SUPPLIED DATA:
* * * *

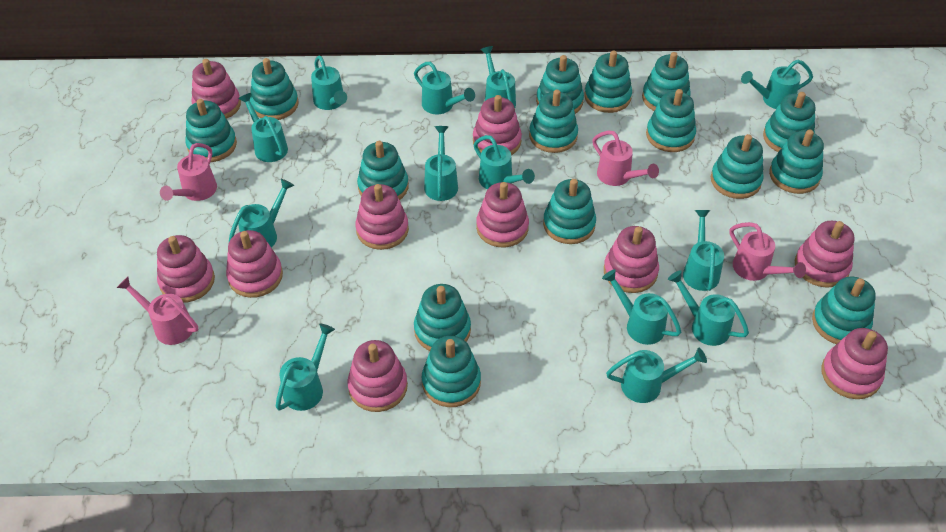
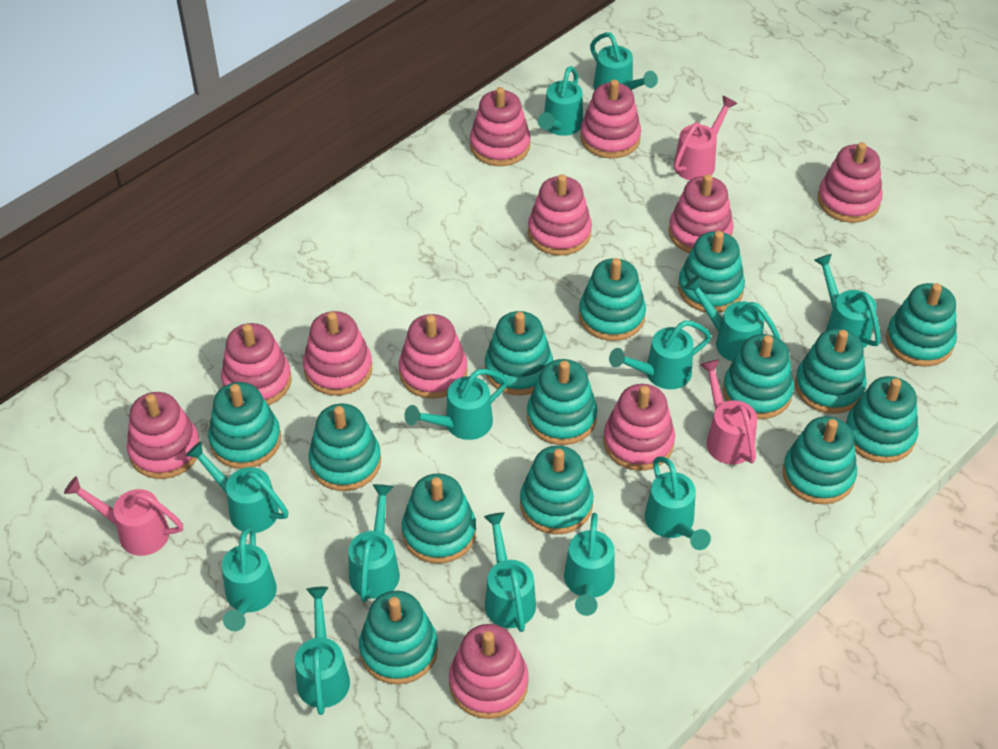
pink stacking toy: 10 -> 11
pink watering can: 4 -> 3
turquoise stacking toy: 15 -> 14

* * * *

TASK GOAL:
In your copy of the listing above, reproduce each line exactly and omit all pictures.

EXERCISE RESULT:
pink stacking toy: 10 -> 11
pink watering can: 4 -> 3
turquoise stacking toy: 15 -> 14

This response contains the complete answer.